Object state change records:
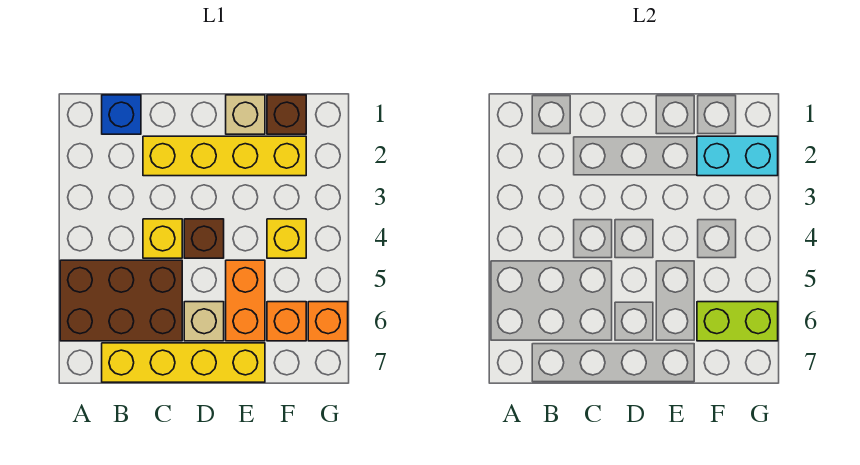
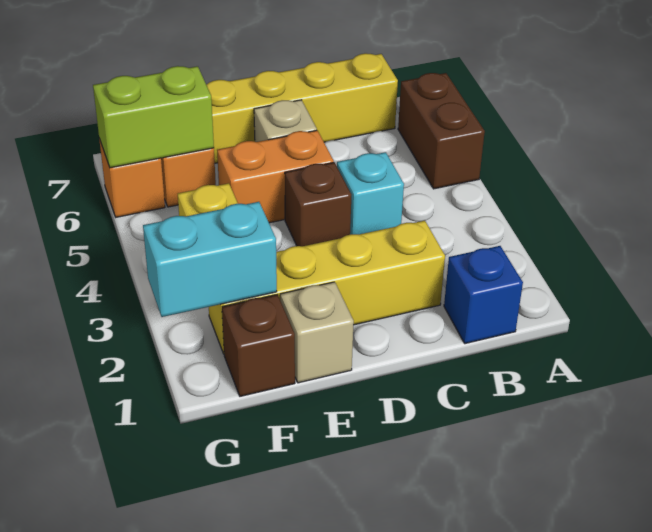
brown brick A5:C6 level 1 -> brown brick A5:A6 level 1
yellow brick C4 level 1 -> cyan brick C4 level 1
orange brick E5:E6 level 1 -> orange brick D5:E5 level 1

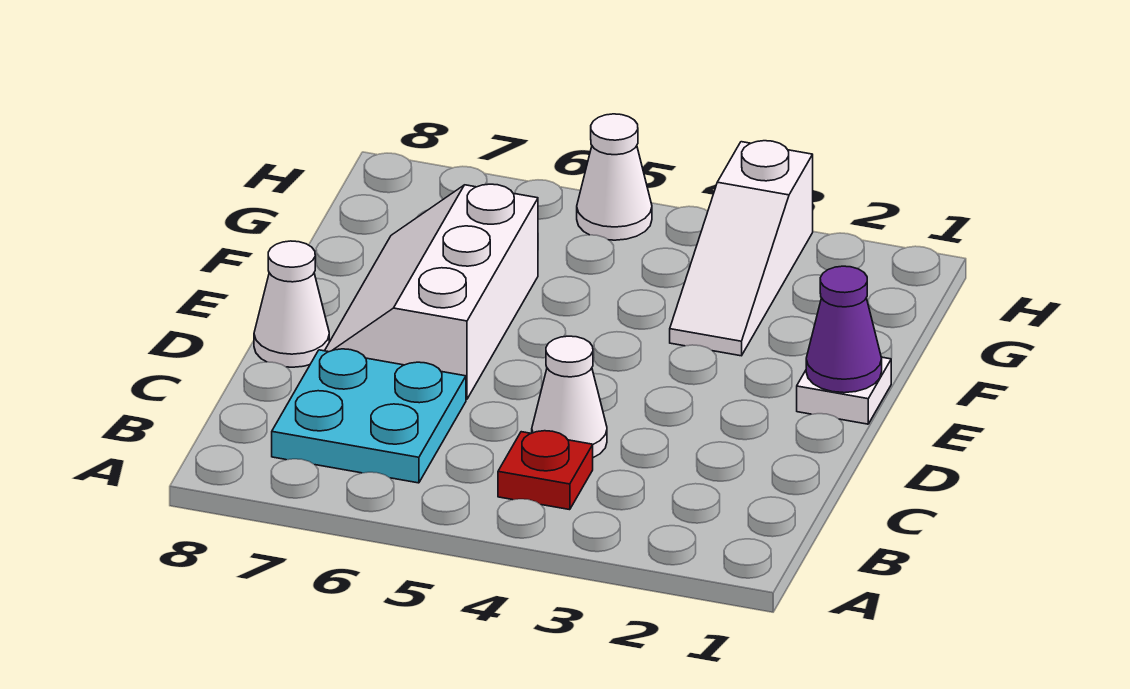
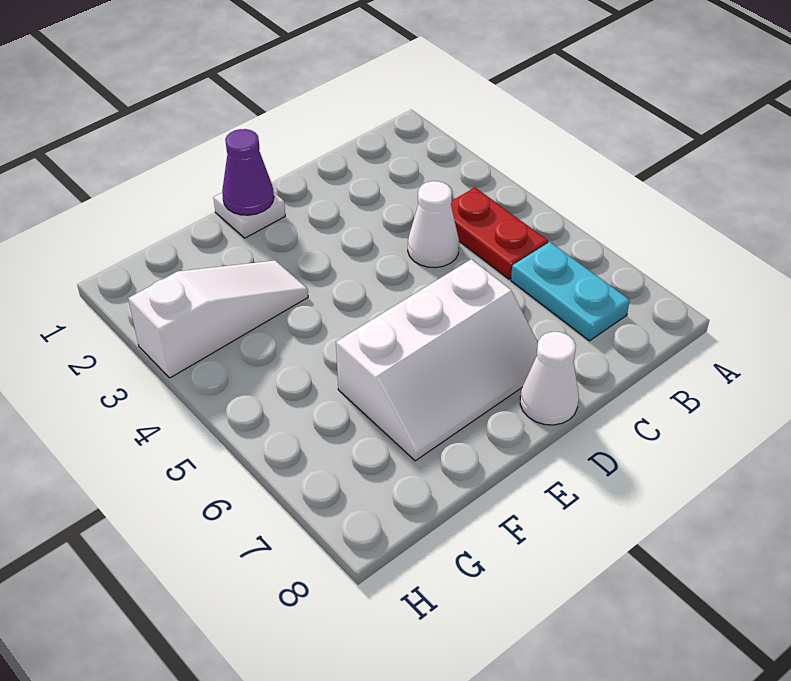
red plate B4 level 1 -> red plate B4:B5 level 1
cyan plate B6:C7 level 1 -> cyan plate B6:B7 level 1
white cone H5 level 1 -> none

EXERCISE PROMPT:
Set down each entry above word for word, without its pictures.

YOUR RESPONSE:
brown brick A5:C6 level 1 -> brown brick A5:A6 level 1
yellow brick C4 level 1 -> cyan brick C4 level 1
orange brick E5:E6 level 1 -> orange brick D5:E5 level 1

red plate B4 level 1 -> red plate B4:B5 level 1
cyan plate B6:C7 level 1 -> cyan plate B6:B7 level 1
white cone H5 level 1 -> none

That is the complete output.